→ WHAT TO DO:
Every line from the one with "(105, 403) = (587, 447): blue" through the end of the entries below should be written out exactly; the pictures should not.

(Object transformation records)
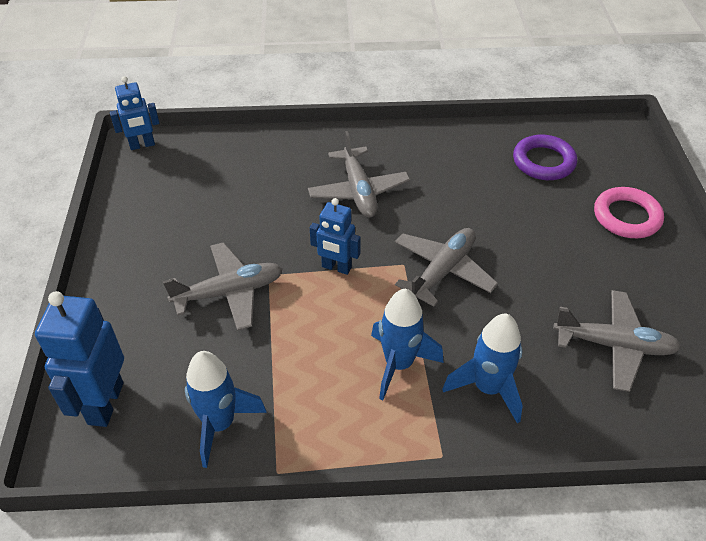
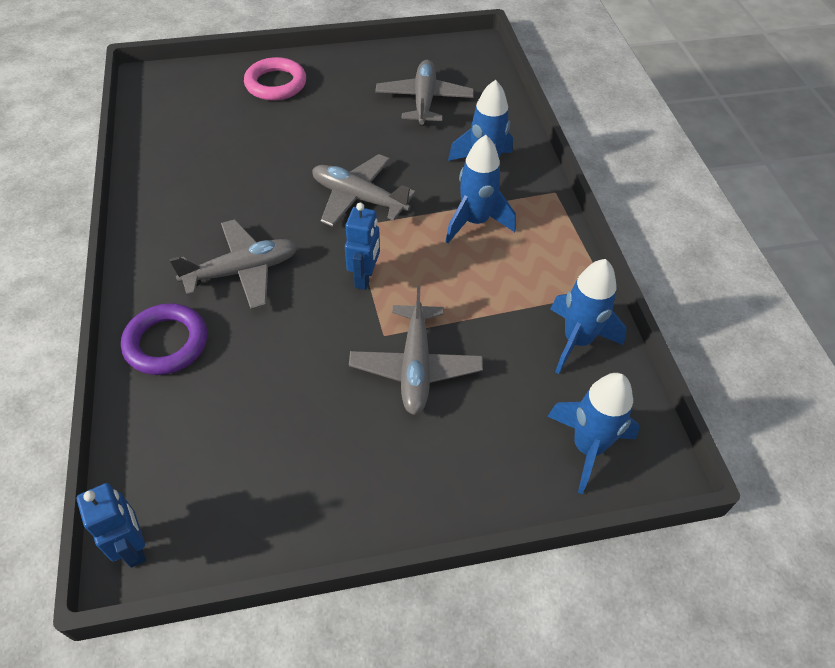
camera: 100 degrees left, 5 degrees up
(105, 403) = (587, 447): blue robot -> blue rocket
(229, 292) = (415, 366): grey plane -> grey plane turned 150 degrees counterclockwise
(543, 162) = (196, 130): purple ring -> purple ring (166, 343)

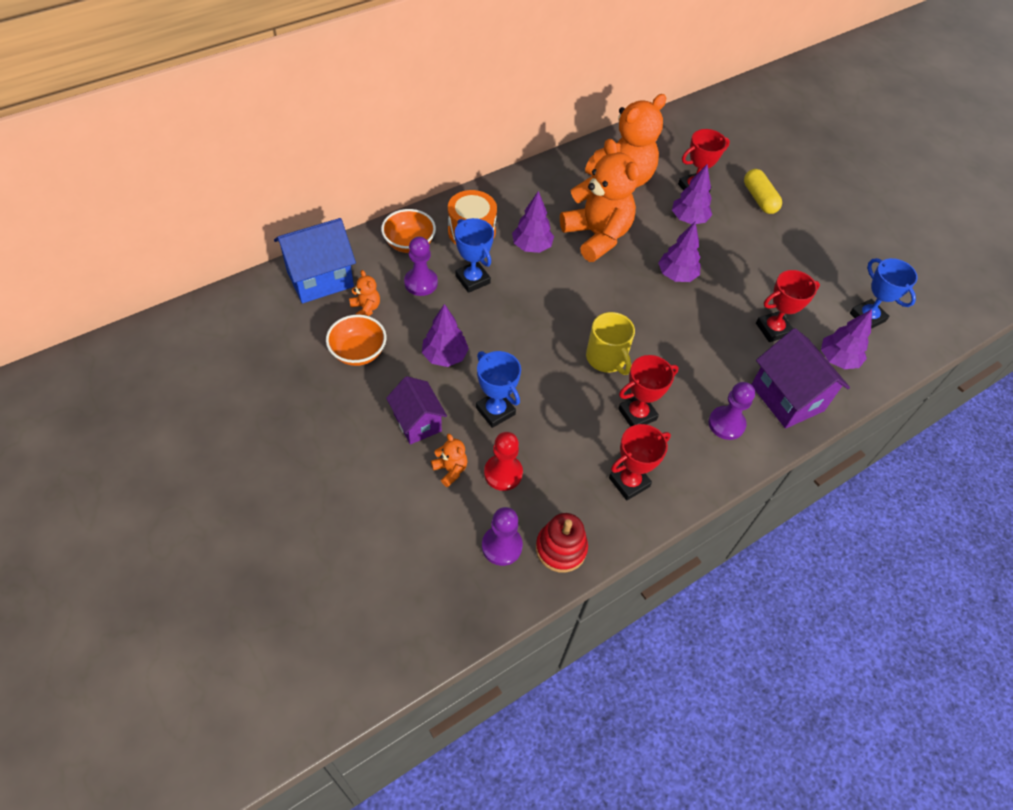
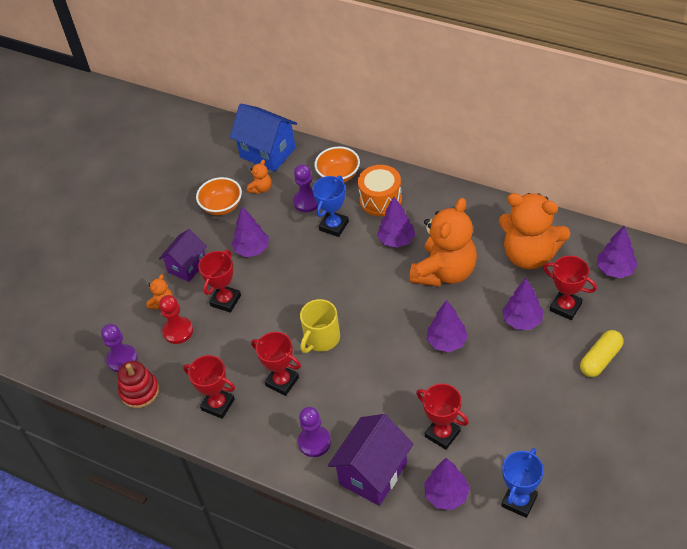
camera: 70 degrees right, 5 degrees down
(495, 411) = (225, 300): blue trophy -> red trophy
(677, 143) = (615, 270): none -> purple tree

→ ANSWER TO THIS PROBLEM:
(105, 403) = (587, 447): blue robot -> blue rocket
(229, 292) = (415, 366): grey plane -> grey plane turned 150 degrees counterclockwise
(543, 162) = (196, 130): purple ring -> purple ring (166, 343)

camera: 70 degrees right, 5 degrees down
(495, 411) = (225, 300): blue trophy -> red trophy
(677, 143) = (615, 270): none -> purple tree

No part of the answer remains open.